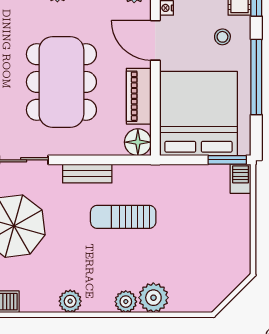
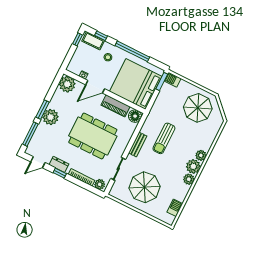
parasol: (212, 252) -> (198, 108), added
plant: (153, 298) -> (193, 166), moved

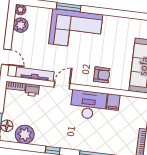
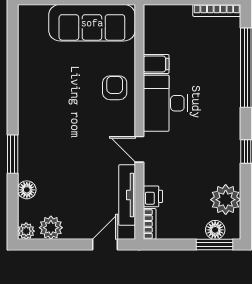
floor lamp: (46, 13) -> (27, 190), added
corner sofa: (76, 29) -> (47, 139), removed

==

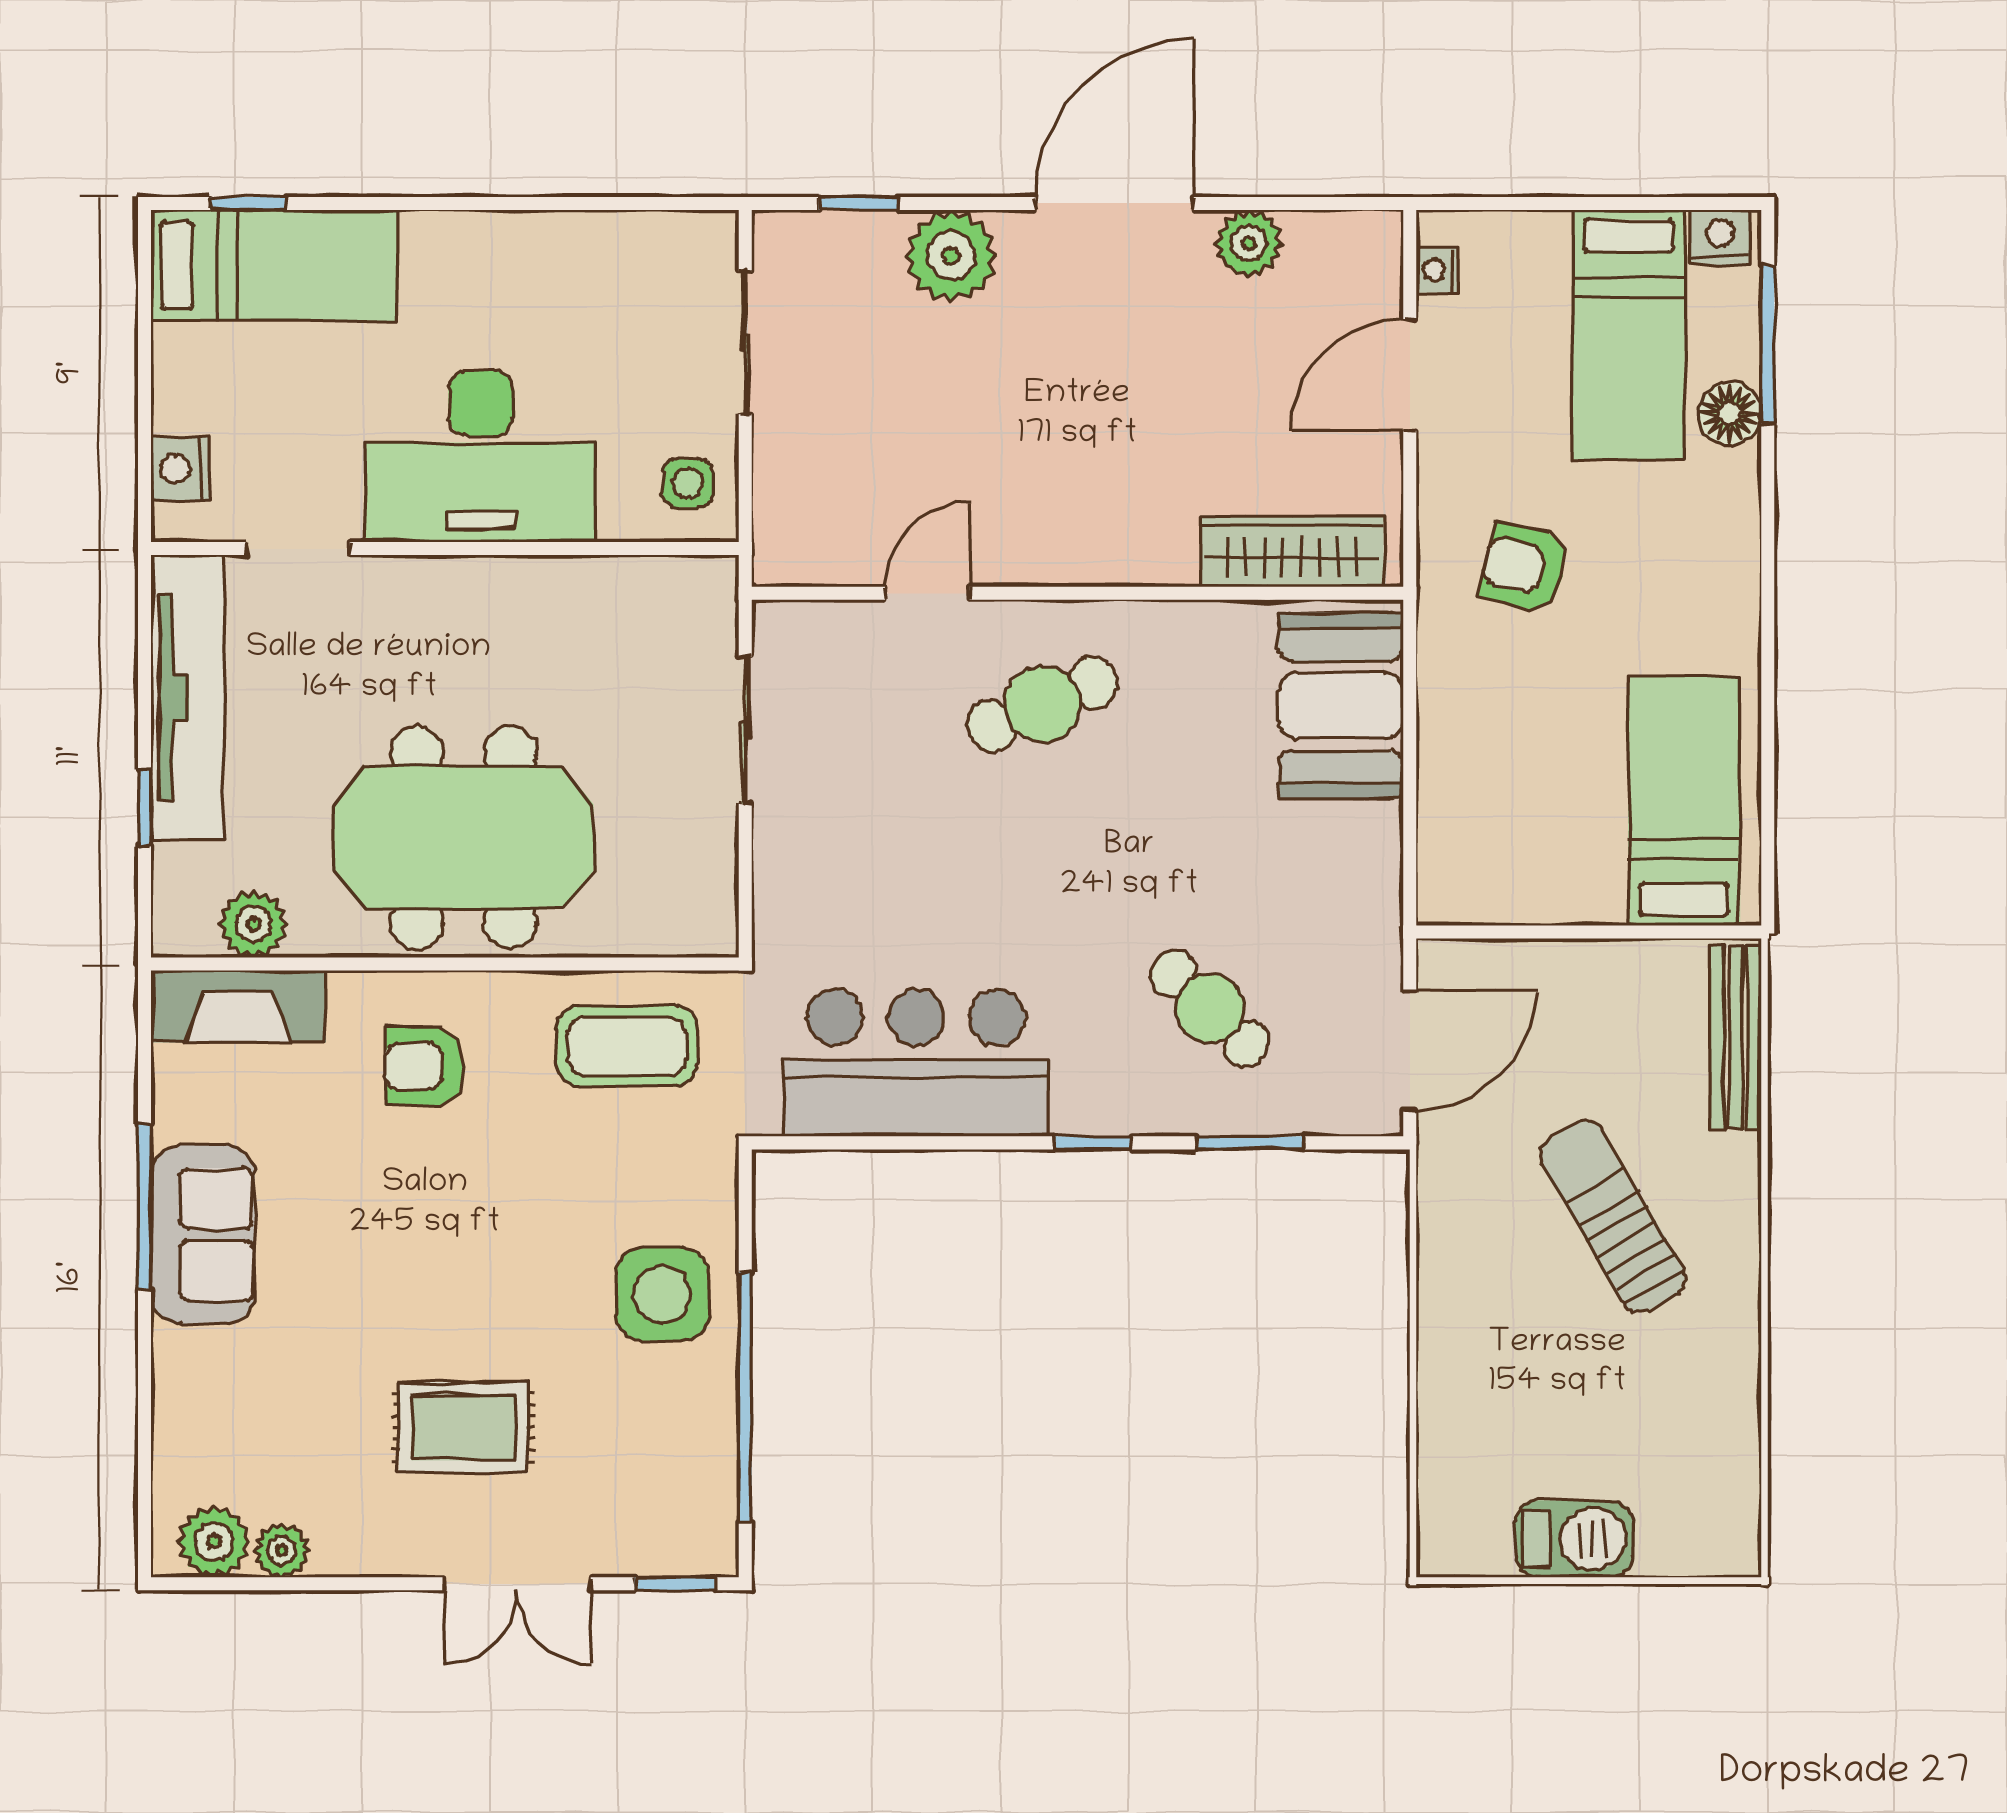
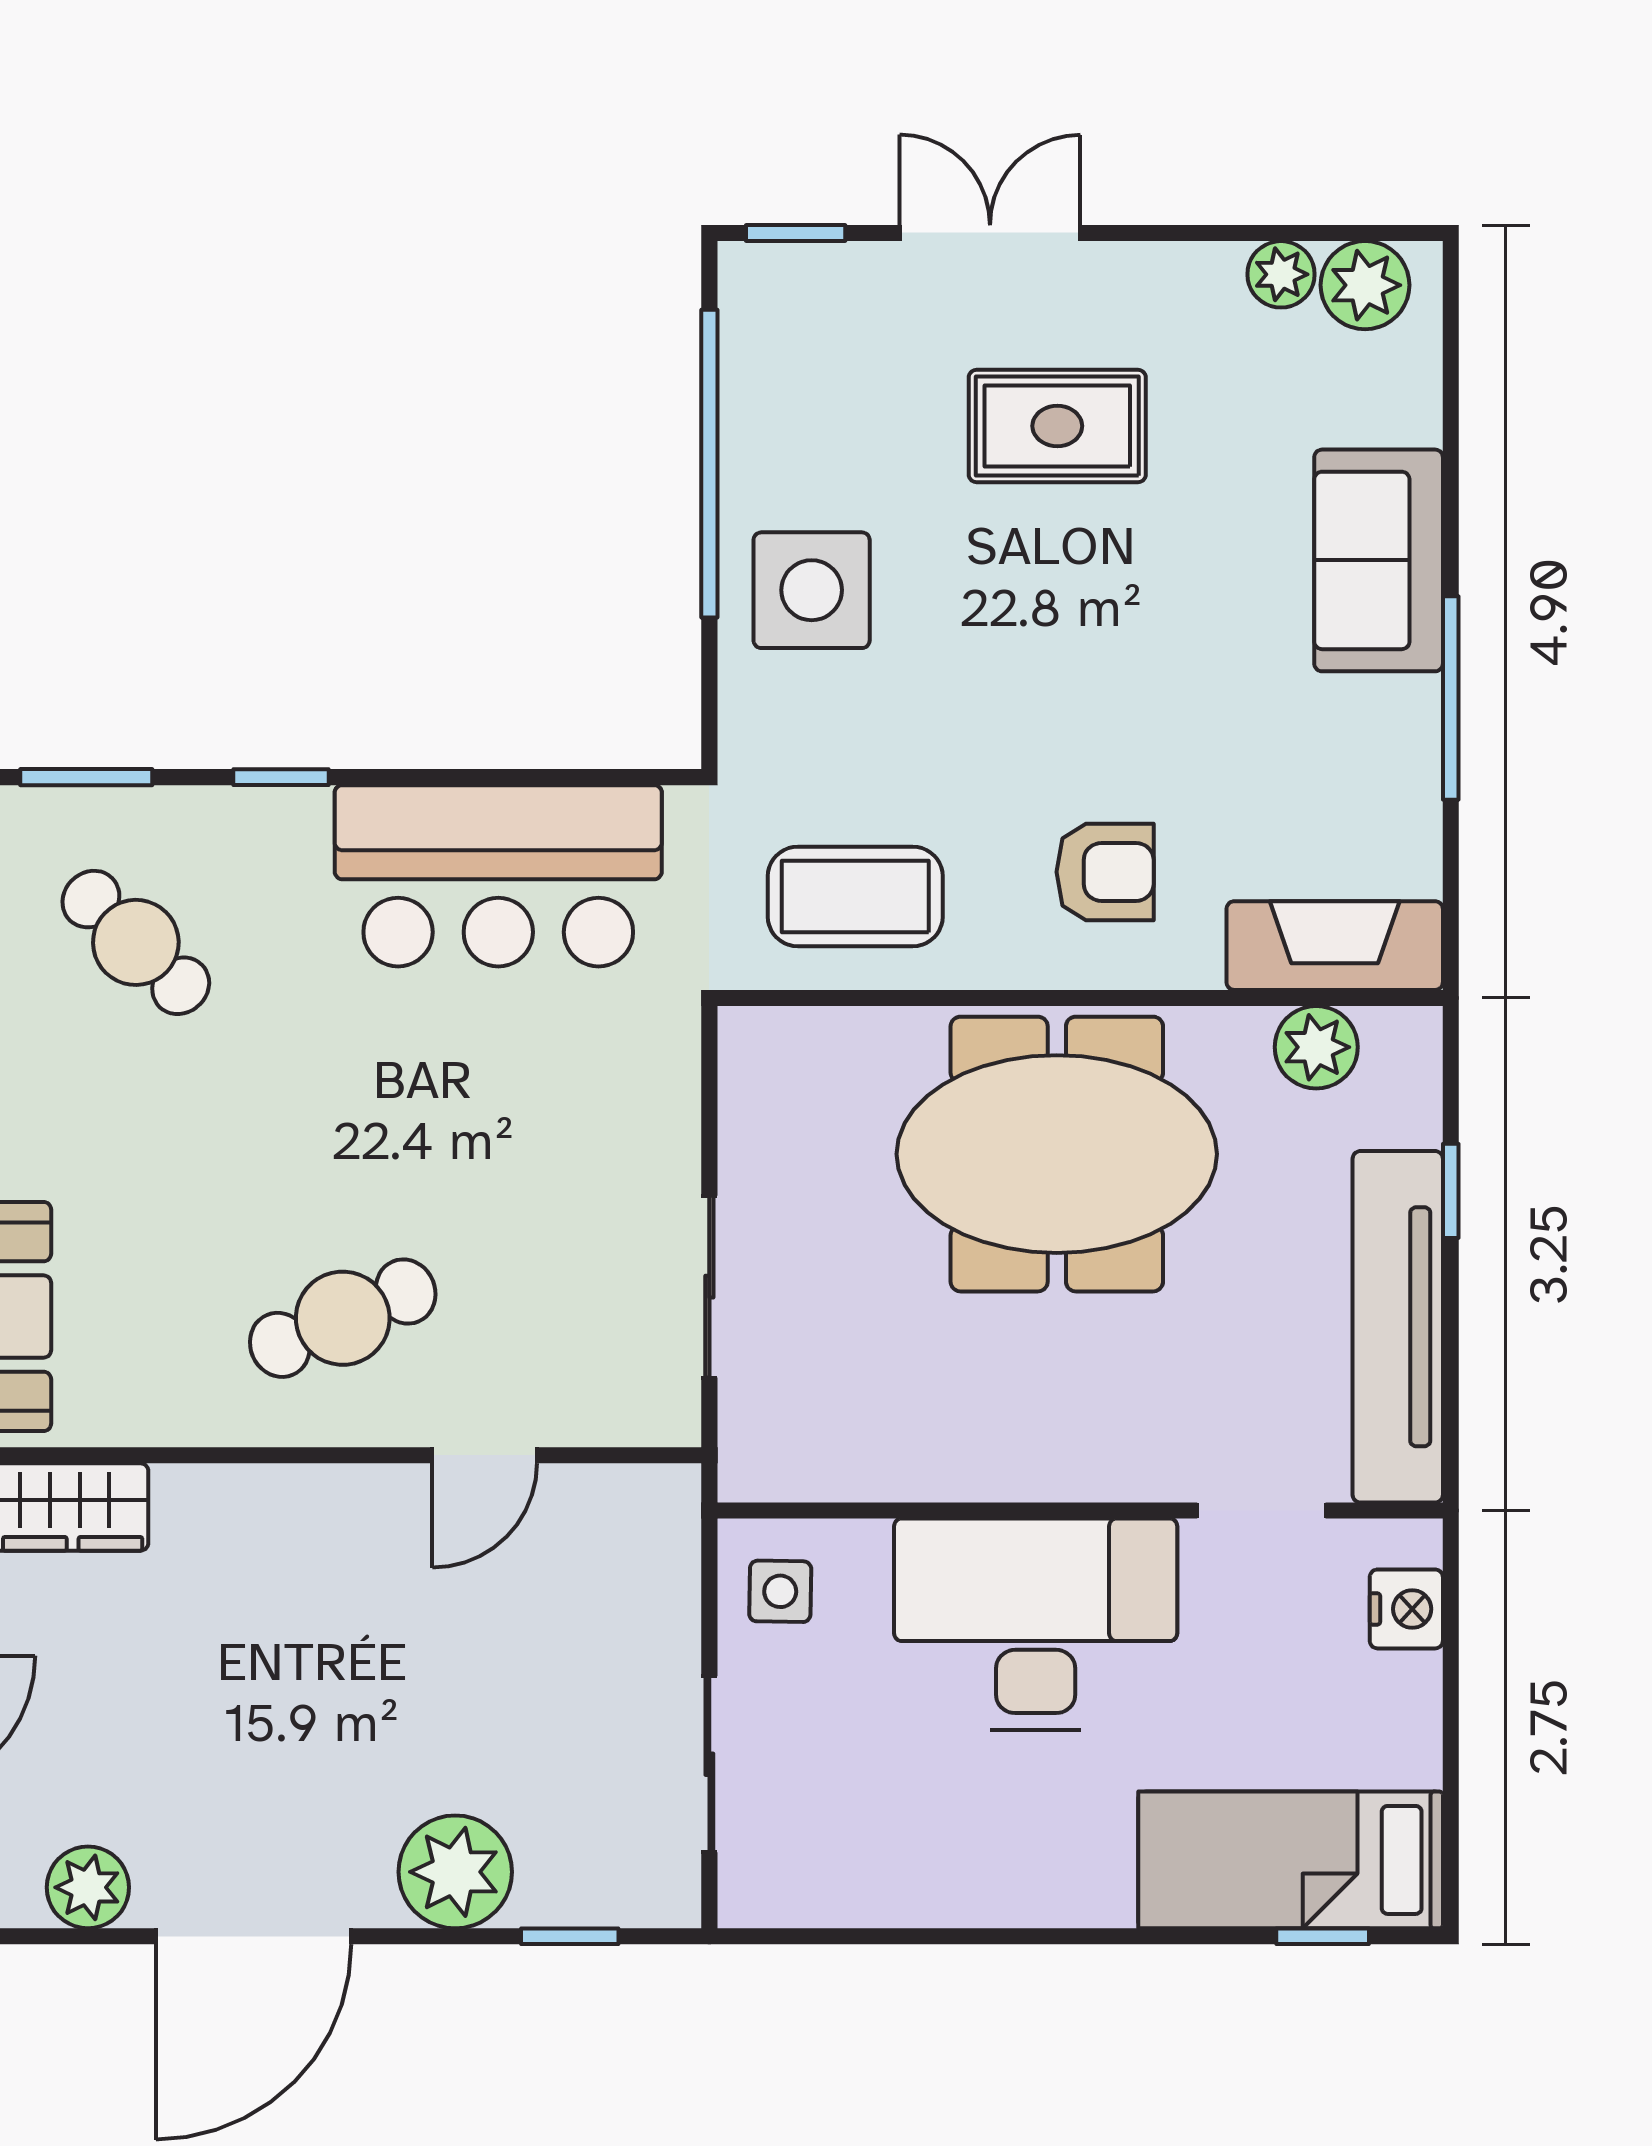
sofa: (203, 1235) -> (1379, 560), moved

## What you will do
With the pictures left out, write out exactly the lines above from the one containing "plant: (153, 298) -> (193, 166), moved" through the one containing "corner sofa: (76, 29) -> (47, 139), removed".

## Output for this task
plant: (153, 298) -> (193, 166), moved

floor lamp: (46, 13) -> (27, 190), added
corner sofa: (76, 29) -> (47, 139), removed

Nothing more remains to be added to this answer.